◆ PROBLEM STATEMENT ◆
Transcribe the data that follows in full. Leave out the pictures.

◆ SUPPLIED DATA ◆
◆ ◆ ◆ ◆ ◆

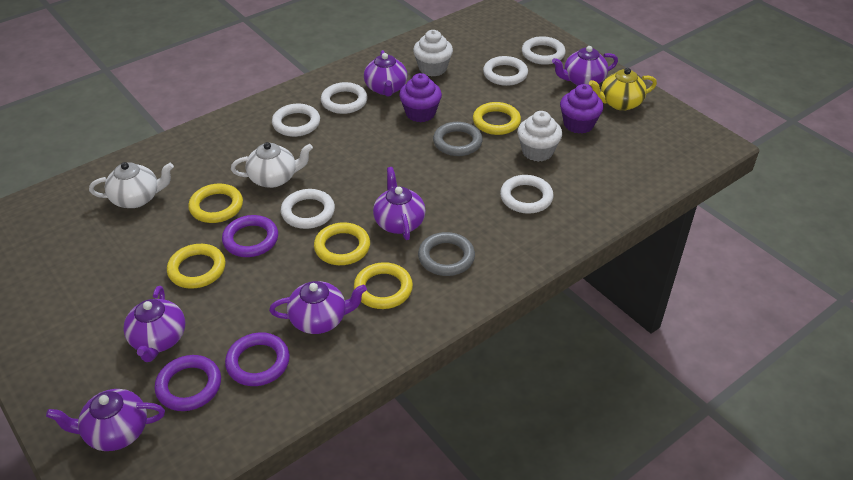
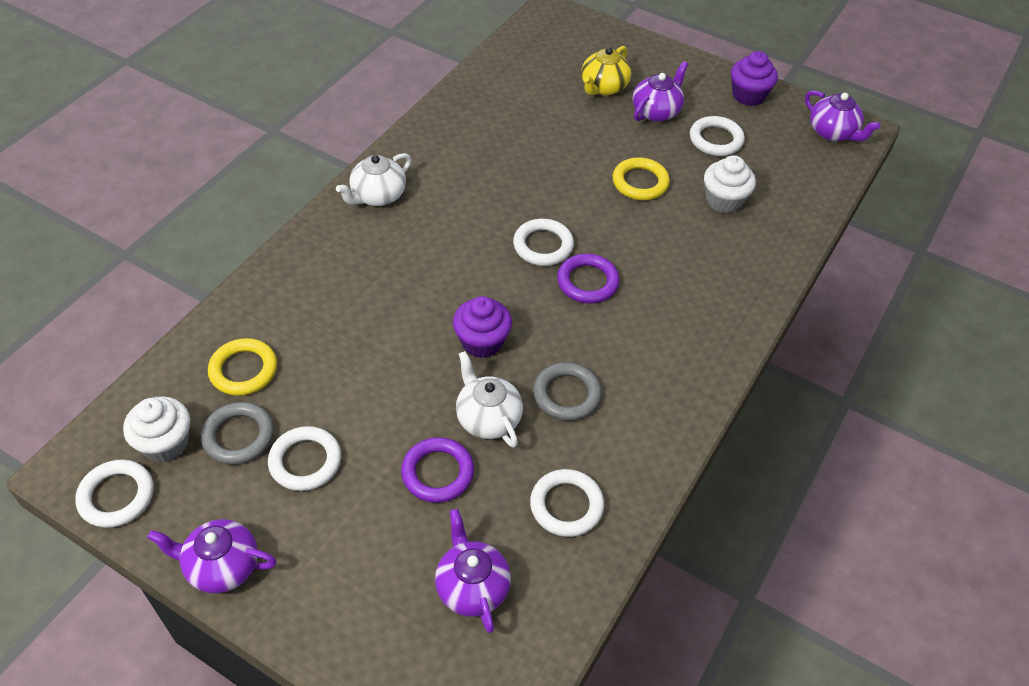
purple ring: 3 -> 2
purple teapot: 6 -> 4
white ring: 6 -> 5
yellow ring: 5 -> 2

◆ ◆ ◆ ◆ ◆

◆ RESULT OF THE TASK ◆
purple ring: 3 -> 2
purple teapot: 6 -> 4
white ring: 6 -> 5
yellow ring: 5 -> 2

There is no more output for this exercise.